* Your task
Copy the following listing verbatim, starting with the line that contains "The orange fabric spacesuit at center might" and continuing through the line that contains "I want to click on liquor, so", with both of those lines included. Omit the pictures from your answer.

* Recorded information
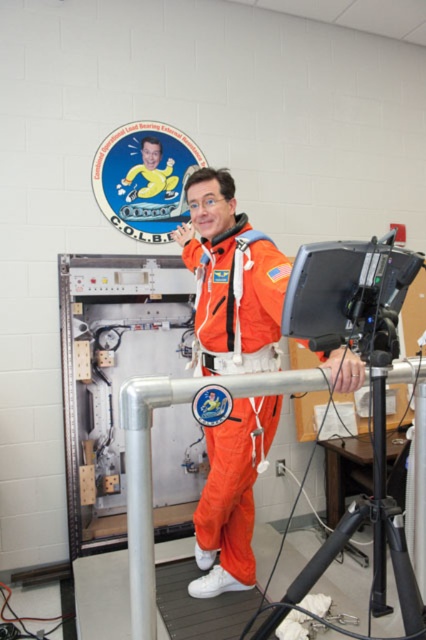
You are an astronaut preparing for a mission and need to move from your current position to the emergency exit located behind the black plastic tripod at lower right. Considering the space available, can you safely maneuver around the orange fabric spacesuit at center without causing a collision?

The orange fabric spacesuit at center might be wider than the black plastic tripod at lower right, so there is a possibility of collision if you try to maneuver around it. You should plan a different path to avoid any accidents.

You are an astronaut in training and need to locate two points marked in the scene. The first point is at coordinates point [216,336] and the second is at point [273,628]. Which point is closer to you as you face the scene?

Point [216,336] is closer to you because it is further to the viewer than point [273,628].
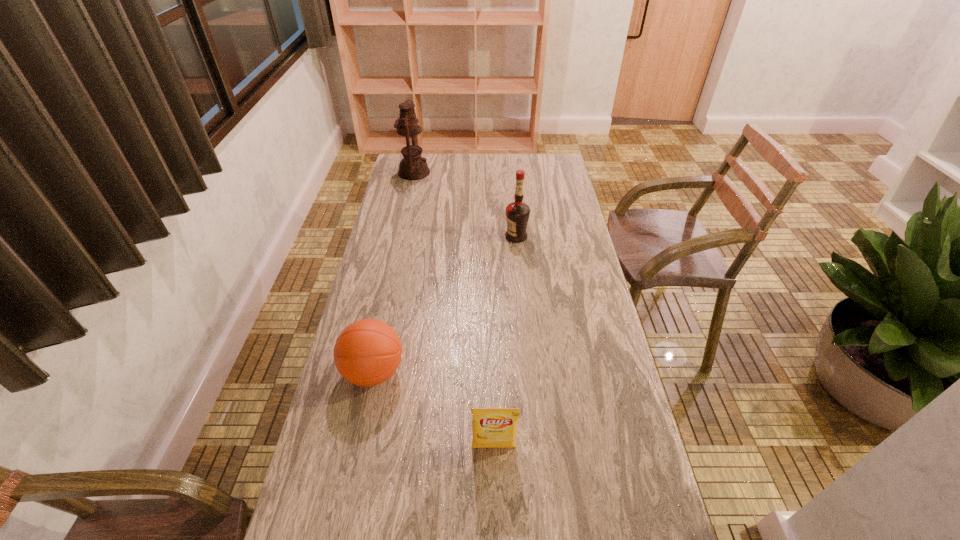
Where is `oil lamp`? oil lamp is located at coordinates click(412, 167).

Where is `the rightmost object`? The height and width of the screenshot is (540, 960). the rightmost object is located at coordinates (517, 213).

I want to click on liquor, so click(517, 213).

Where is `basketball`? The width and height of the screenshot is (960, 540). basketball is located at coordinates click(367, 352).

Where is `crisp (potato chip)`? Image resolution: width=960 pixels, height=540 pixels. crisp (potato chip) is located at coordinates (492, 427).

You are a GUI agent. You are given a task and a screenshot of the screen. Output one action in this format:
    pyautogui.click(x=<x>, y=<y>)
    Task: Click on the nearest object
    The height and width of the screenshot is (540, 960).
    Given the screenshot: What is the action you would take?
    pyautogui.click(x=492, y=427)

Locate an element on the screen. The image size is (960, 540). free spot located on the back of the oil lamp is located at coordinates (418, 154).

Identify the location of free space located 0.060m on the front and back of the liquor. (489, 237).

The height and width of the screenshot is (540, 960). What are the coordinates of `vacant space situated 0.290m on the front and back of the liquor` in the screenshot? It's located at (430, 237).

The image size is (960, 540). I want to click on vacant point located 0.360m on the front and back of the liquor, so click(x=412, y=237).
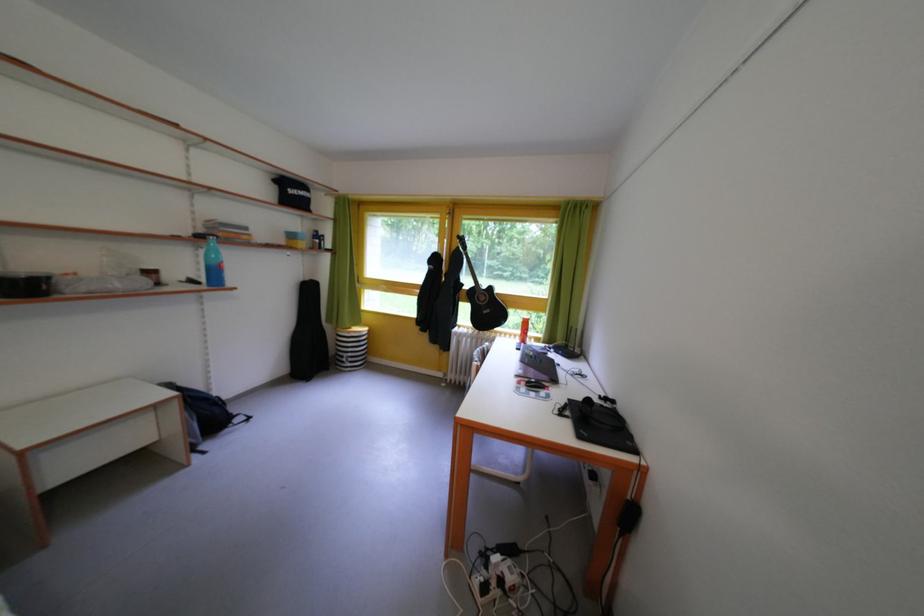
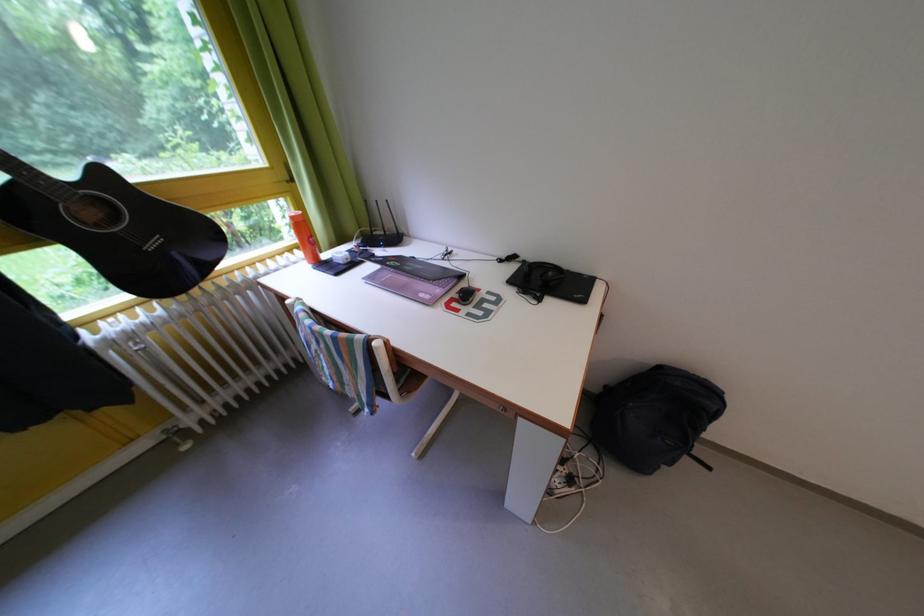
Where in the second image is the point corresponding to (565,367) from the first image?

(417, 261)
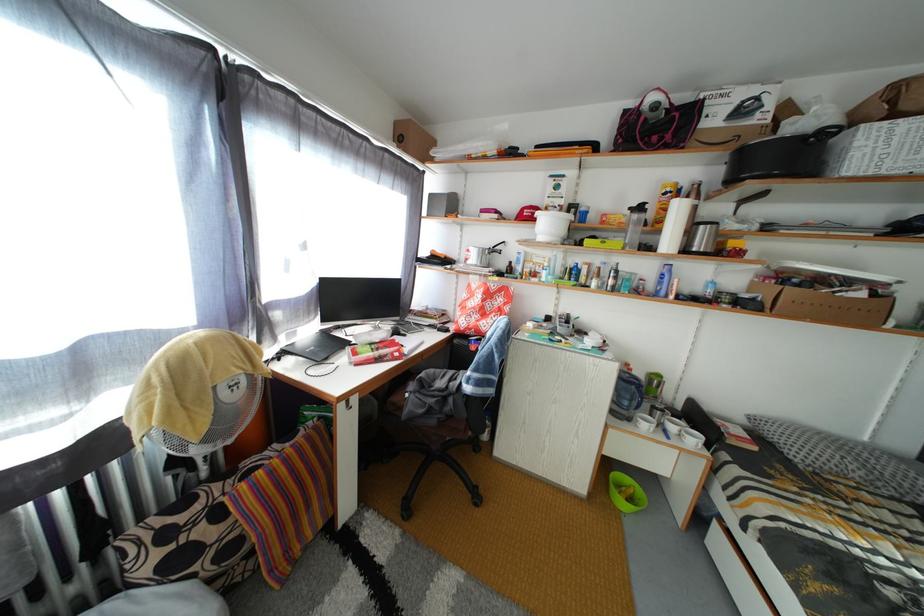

...

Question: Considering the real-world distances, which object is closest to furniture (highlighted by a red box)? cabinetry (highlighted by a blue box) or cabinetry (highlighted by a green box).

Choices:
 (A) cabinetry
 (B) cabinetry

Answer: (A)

...

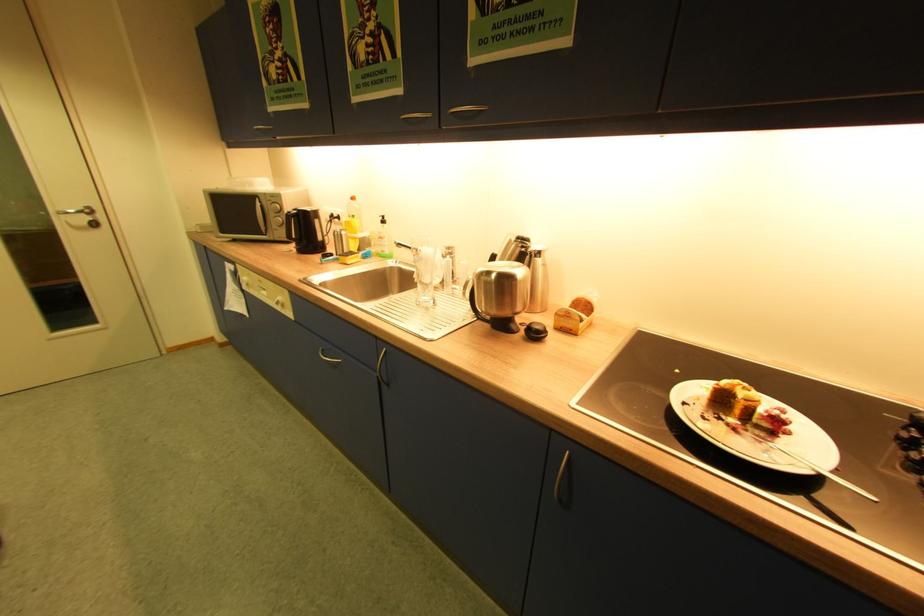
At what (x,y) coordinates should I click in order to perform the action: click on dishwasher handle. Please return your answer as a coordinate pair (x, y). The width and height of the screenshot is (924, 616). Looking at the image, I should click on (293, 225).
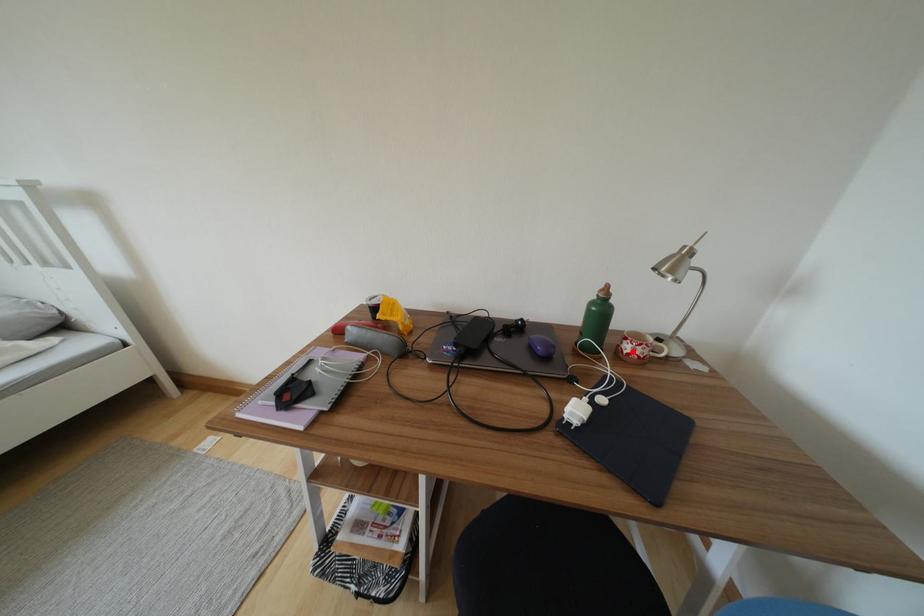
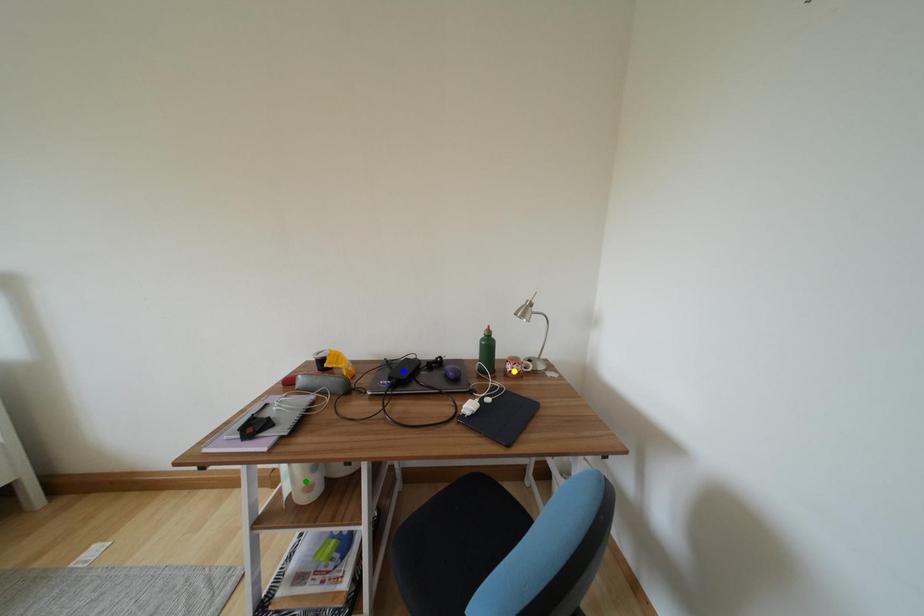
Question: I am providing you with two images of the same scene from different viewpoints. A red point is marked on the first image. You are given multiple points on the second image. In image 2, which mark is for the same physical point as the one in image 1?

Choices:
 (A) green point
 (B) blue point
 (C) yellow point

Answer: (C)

* Result below
The orange fabric spacesuit at center might be wider than the black plastic tripod at lower right, so there is a possibility of collision if you try to maneuver around it. You should plan a different path to avoid any accidents.

You are an astronaut in training and need to locate two points marked in the scene. The first point is at coordinates point [216,336] and the second is at point [273,628]. Which point is closer to you as you face the scene?

Point [216,336] is closer to you because it is further to the viewer than point [273,628].
Where is `oil lamp`? oil lamp is located at coordinates click(412, 167).

Where is `the rightmost object`? The height and width of the screenshot is (540, 960). the rightmost object is located at coordinates (517, 213).

I want to click on liquor, so click(517, 213).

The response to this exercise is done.